*** Opening of SOURCE MATERIAL ***

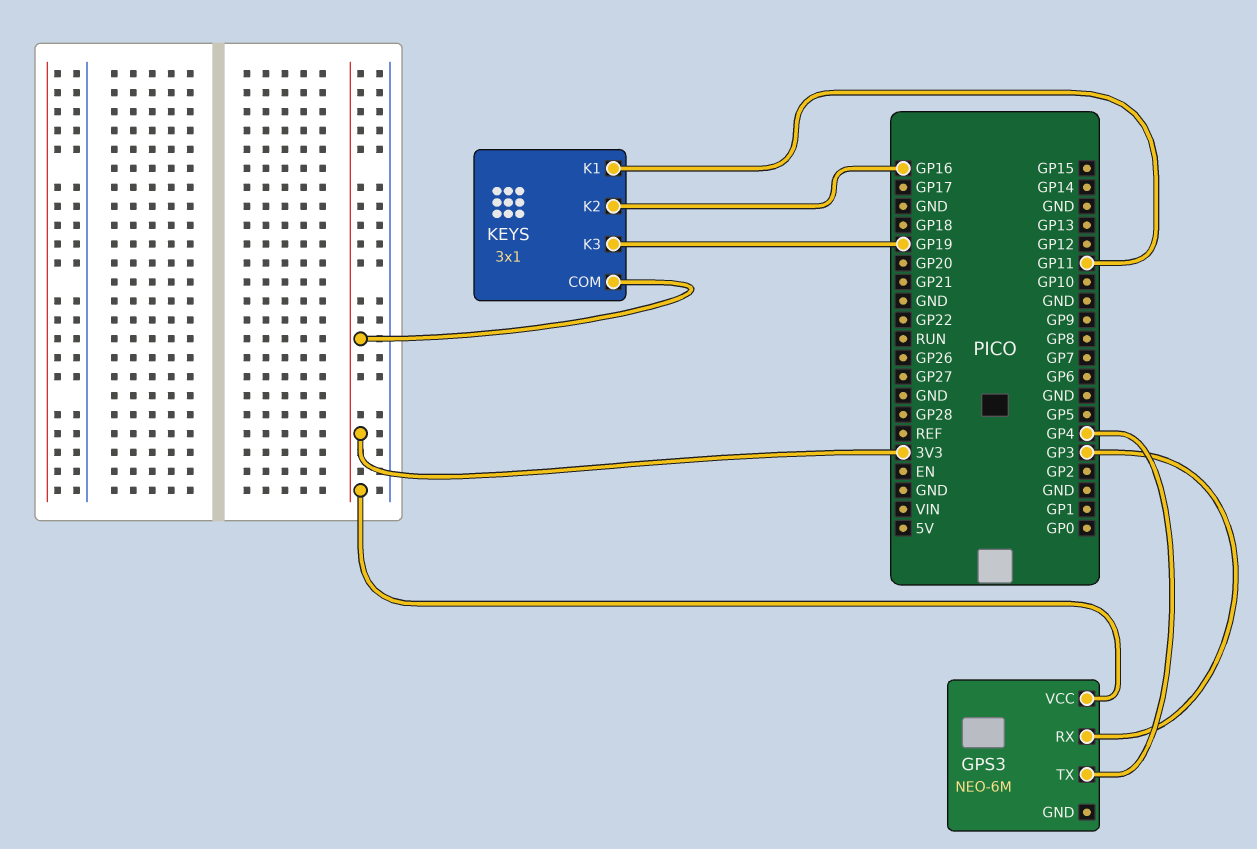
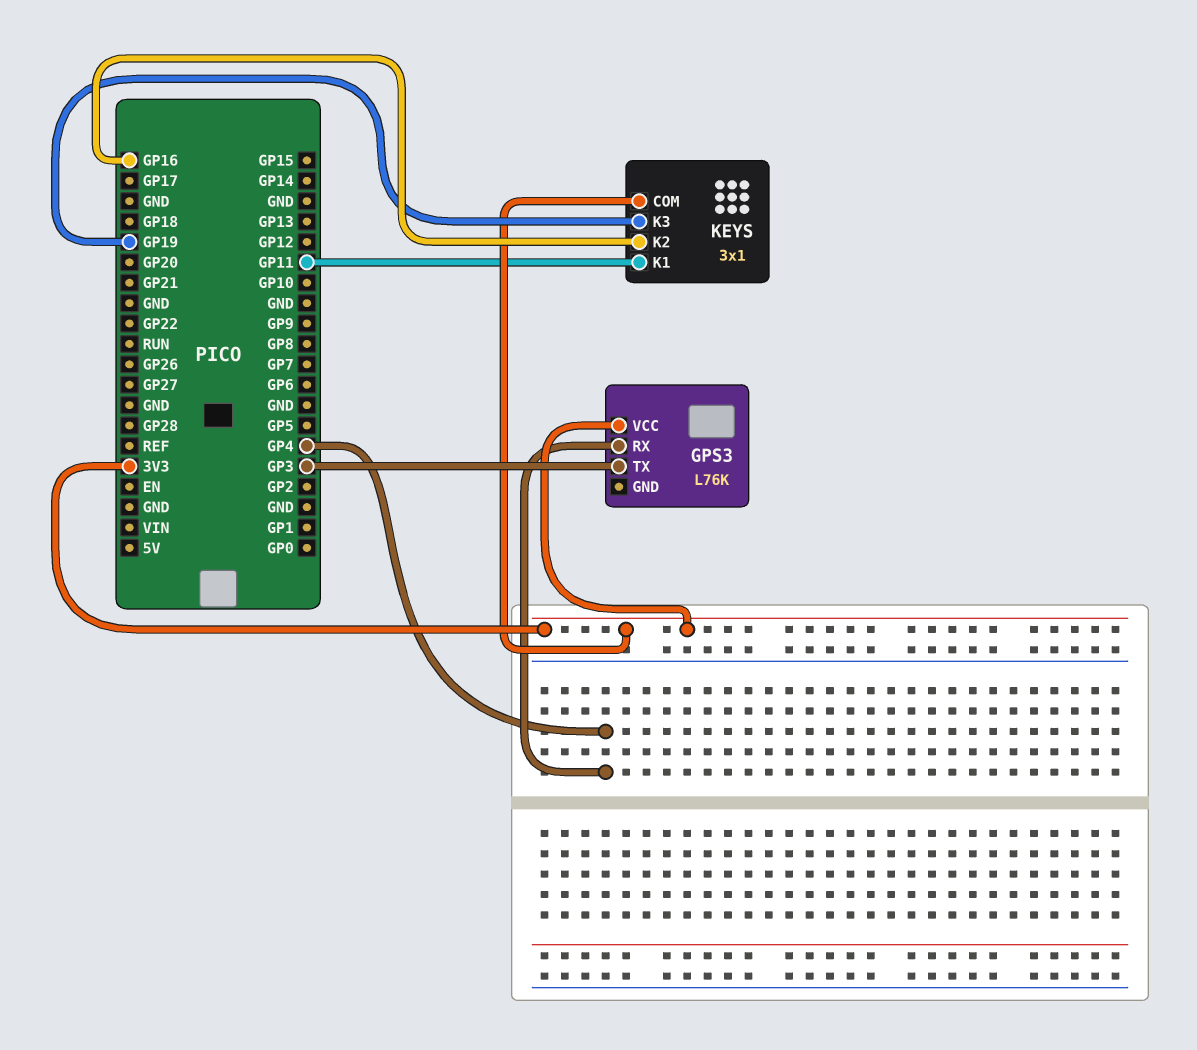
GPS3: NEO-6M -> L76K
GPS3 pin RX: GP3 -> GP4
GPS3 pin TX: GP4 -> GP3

*** Close of SOURCE MATERIAL ***
*** Opening of SOURCE MATERIAL ***

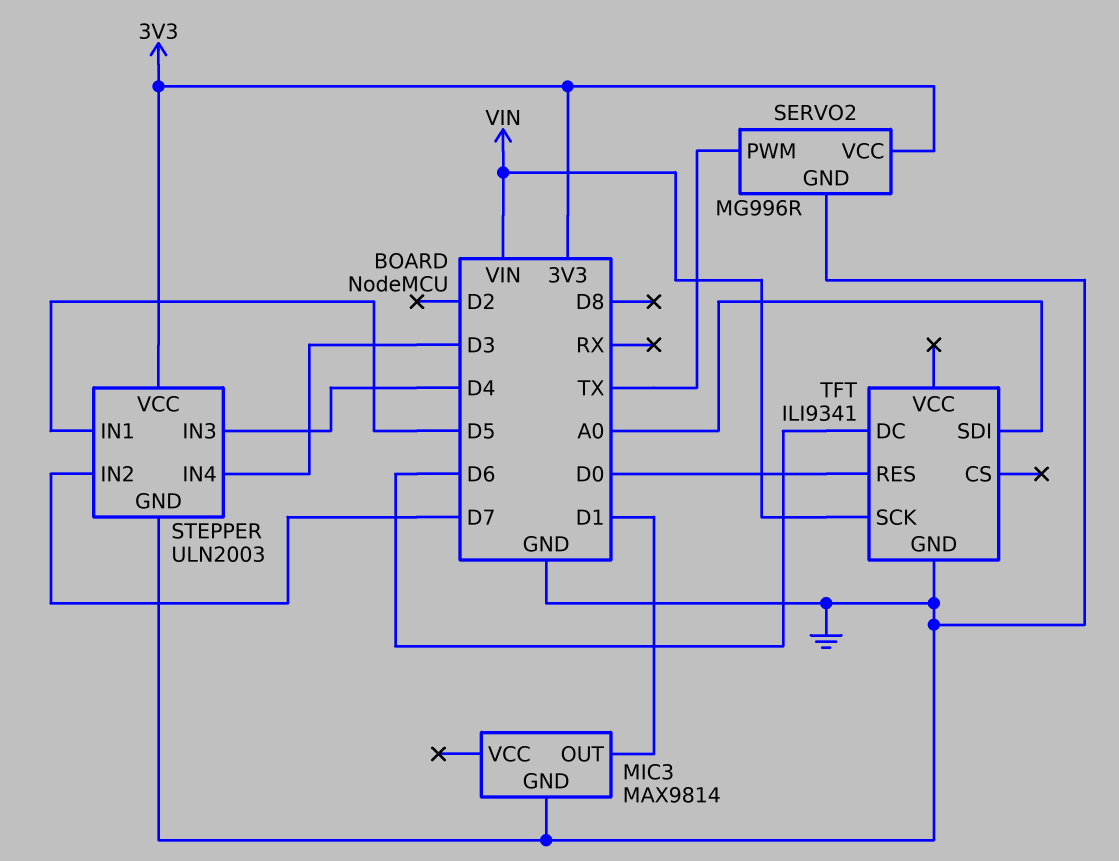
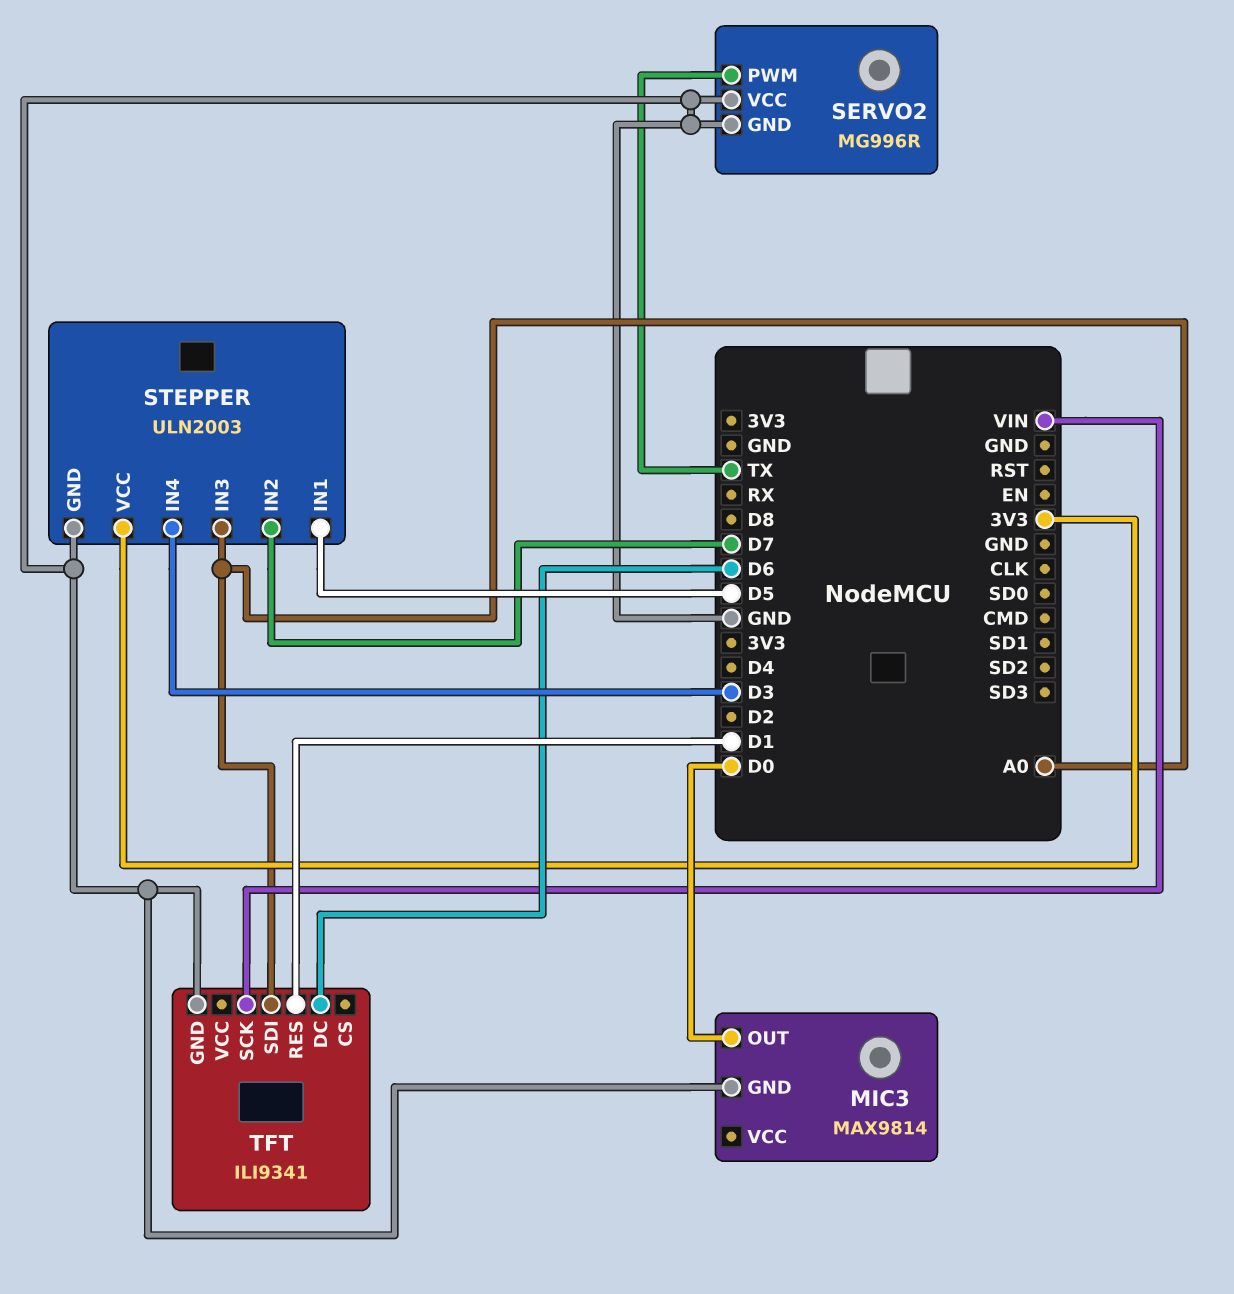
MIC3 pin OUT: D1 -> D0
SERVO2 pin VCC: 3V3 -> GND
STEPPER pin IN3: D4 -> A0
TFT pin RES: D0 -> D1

*** Close of SOURCE MATERIAL ***

> [WHAT IS REQUIRED]
Begin with the line that has "GPS3: NEO-6M -> L76K" in the listing above and end after the line that has "GPS3 pin TX: GP4 -> GP3"; output those lines exactly.

> [ANSWER AREA]
GPS3: NEO-6M -> L76K
GPS3 pin RX: GP3 -> GP4
GPS3 pin TX: GP4 -> GP3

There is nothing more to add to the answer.